INSTRUCTIONS FOR THE TASK:
Look through the records below for the line with "turquoise button [624,595,652,619]" and the line with "none -> yellow screwdriver [597,449,646,517]", then return those lines and all lines between, exactly.

Image sets with object changes:
*** Begin section ***

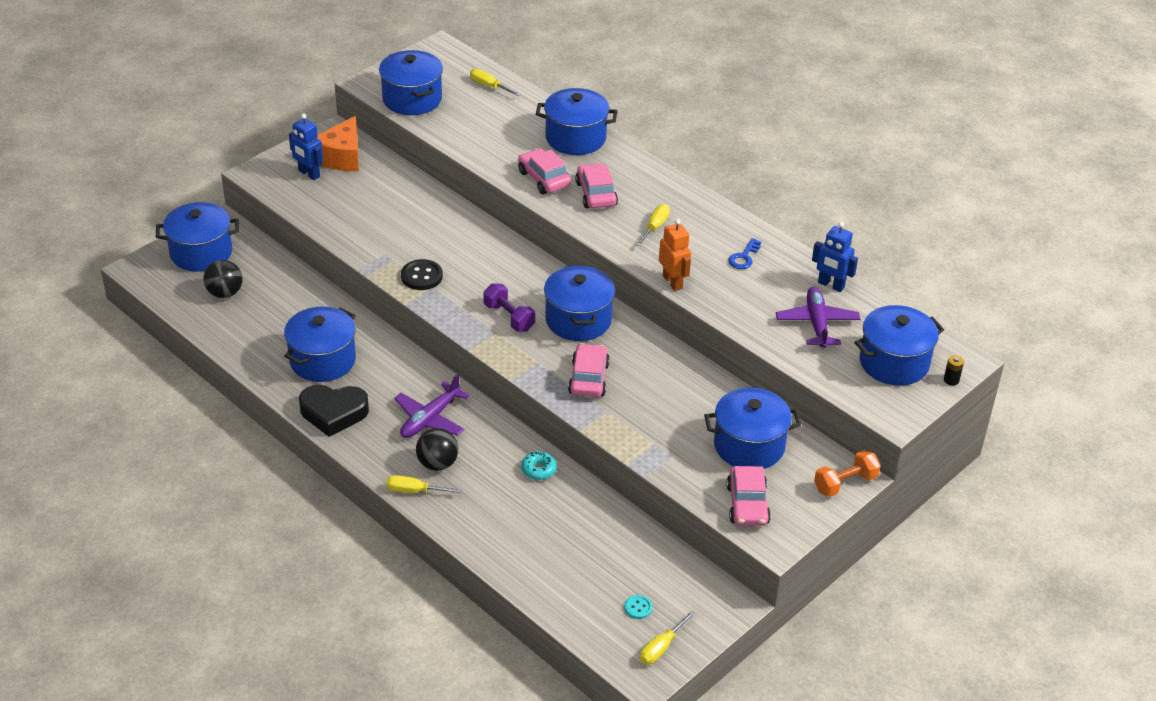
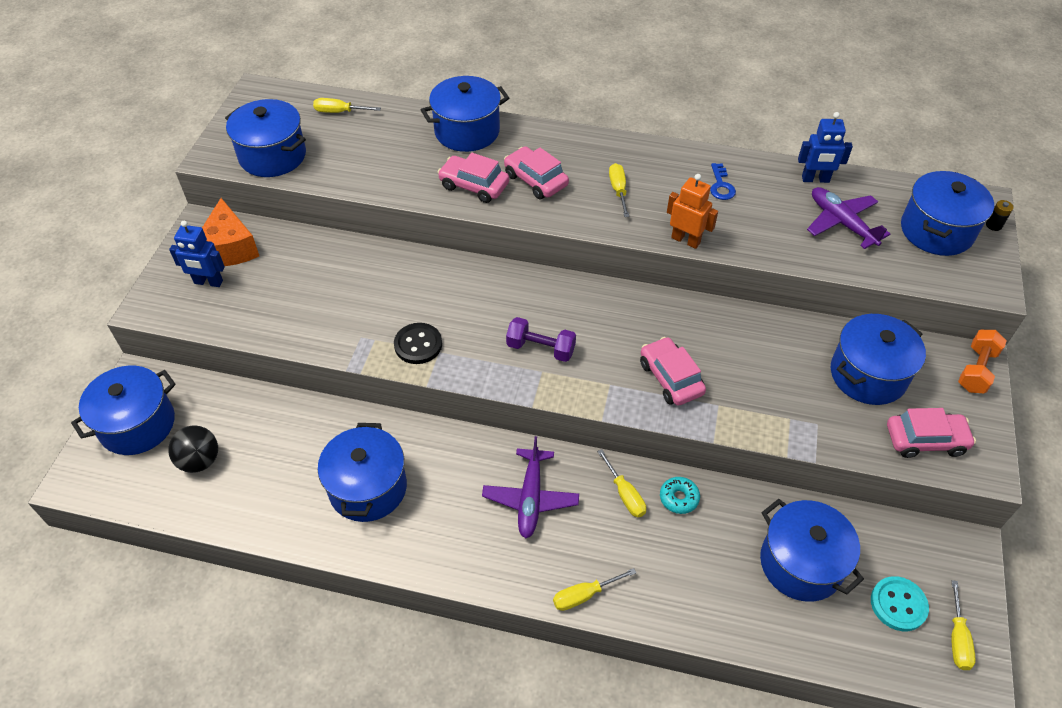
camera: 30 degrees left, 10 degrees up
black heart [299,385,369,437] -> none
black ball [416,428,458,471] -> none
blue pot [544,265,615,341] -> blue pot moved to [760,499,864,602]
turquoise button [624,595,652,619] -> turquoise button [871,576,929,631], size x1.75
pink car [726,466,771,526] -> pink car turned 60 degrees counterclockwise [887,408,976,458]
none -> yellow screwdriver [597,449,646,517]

*** End section ***
*** Begin section ***

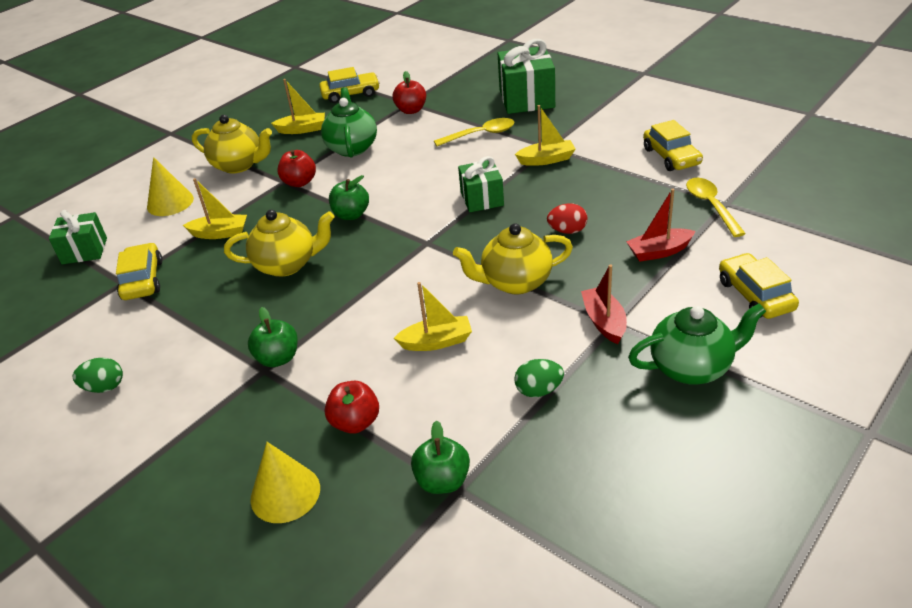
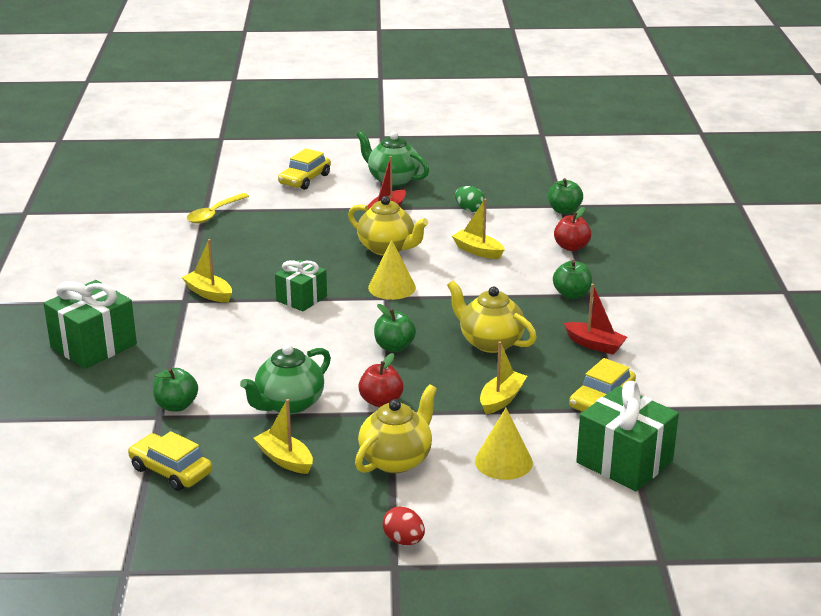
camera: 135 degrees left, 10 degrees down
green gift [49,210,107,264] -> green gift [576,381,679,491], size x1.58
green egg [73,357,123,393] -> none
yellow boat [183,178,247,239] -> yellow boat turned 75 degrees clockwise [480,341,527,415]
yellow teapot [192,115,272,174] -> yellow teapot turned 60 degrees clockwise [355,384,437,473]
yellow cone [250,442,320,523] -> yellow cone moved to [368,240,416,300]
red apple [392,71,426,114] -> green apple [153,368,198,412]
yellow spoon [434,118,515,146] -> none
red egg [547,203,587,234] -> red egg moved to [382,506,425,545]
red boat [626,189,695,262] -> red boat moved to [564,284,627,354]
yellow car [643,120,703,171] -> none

*** End section ***

TASK SOLUTION:
turquoise button [624,595,652,619] -> turquoise button [871,576,929,631], size x1.75
pink car [726,466,771,526] -> pink car turned 60 degrees counterclockwise [887,408,976,458]
none -> yellow screwdriver [597,449,646,517]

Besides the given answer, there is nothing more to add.